• Listed records:
==============================

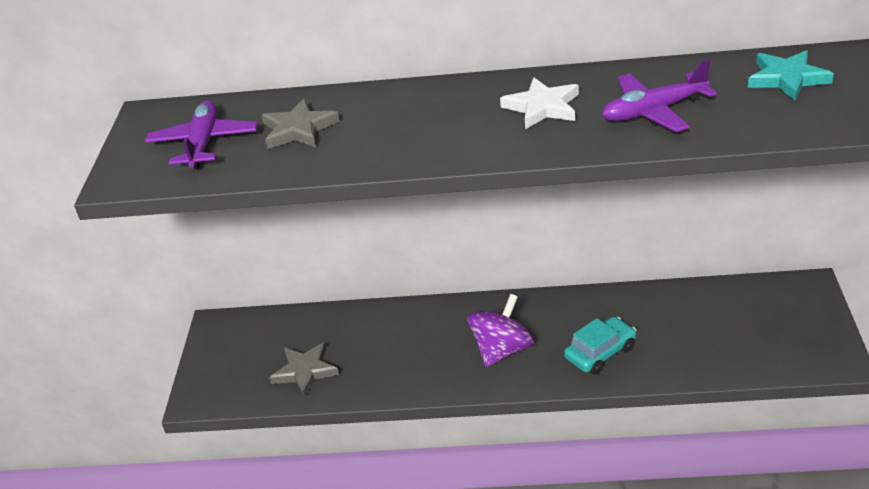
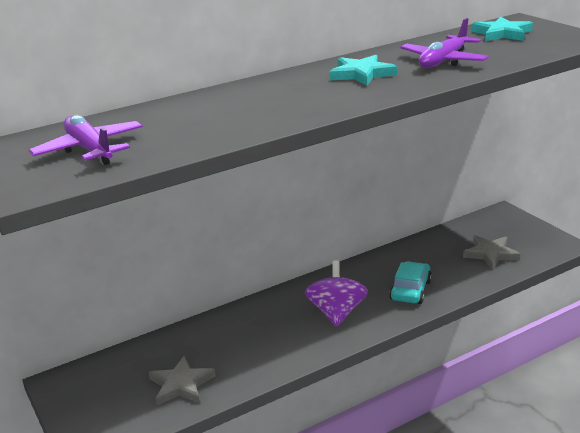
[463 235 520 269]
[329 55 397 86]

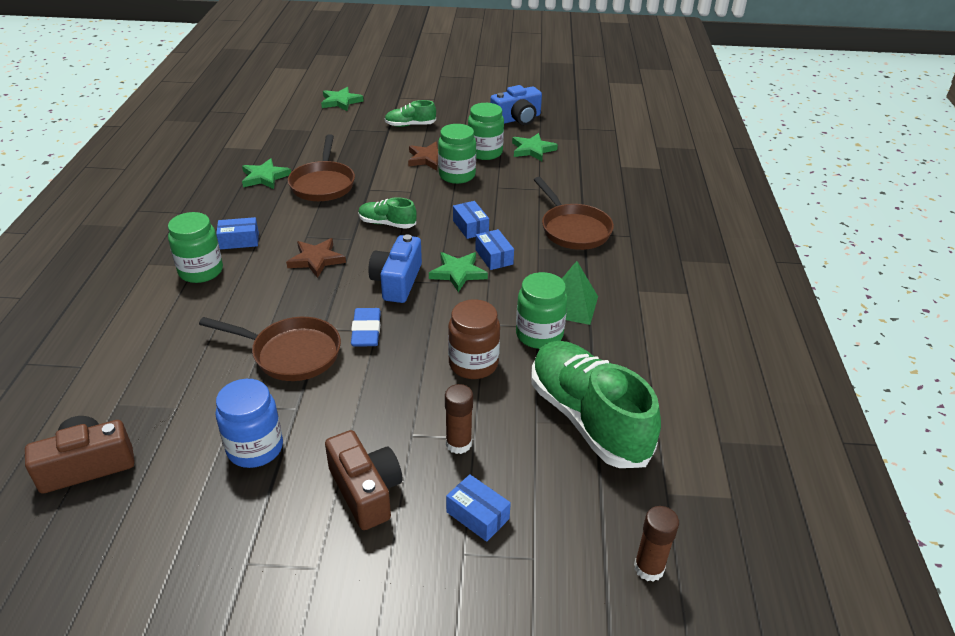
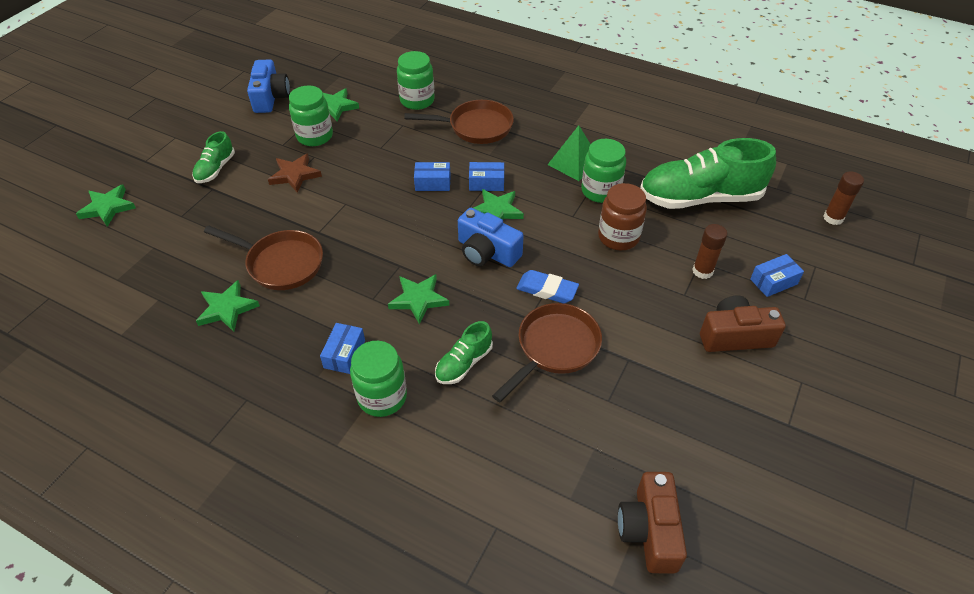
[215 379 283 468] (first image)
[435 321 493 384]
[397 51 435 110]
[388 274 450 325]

==============================

Give the lines of the entries above exactly as they appear, leaving out each picture.

[463 235 520 269]
[329 55 397 86]

[215 379 283 468] (first image)
[435 321 493 384]
[397 51 435 110]
[388 274 450 325]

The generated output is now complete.